Below is a listing; repeat exactly the lines from the one containing "purple screwdriver: 3 -> 5" to the one containing "red pyramid: 1 -> 0", both included.
=== RECORDS PROVIDED ===
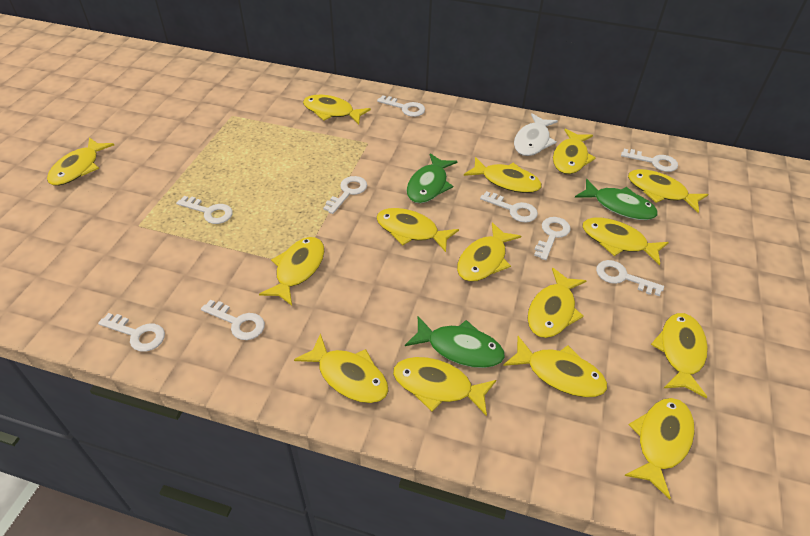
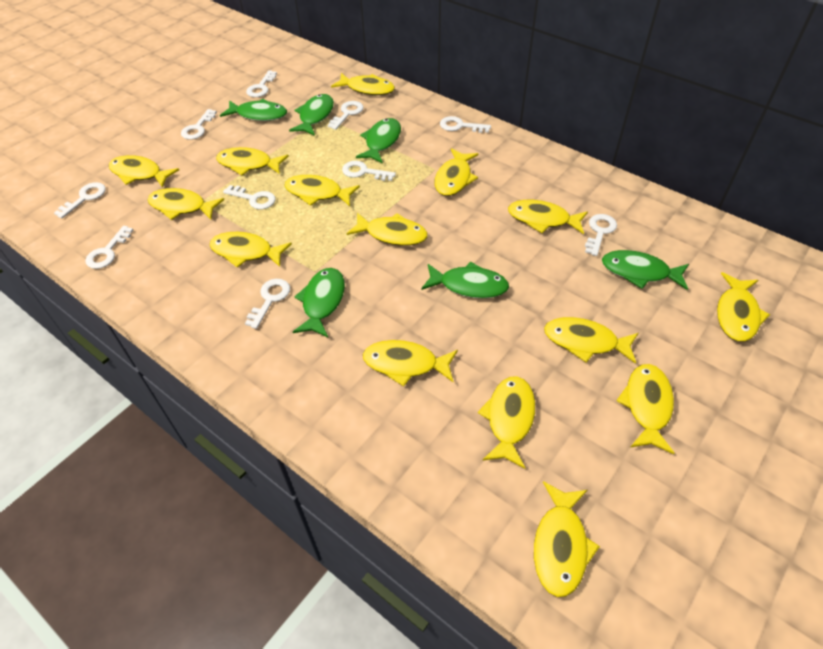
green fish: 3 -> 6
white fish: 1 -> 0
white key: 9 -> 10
===
=== RECORDS PROVIDED ===
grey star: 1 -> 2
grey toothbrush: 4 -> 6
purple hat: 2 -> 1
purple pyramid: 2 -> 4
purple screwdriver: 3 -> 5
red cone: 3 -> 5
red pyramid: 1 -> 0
===
## SOLUTION TO THIS EXERCISE
purple screwdriver: 3 -> 5
red cone: 3 -> 5
red pyramid: 1 -> 0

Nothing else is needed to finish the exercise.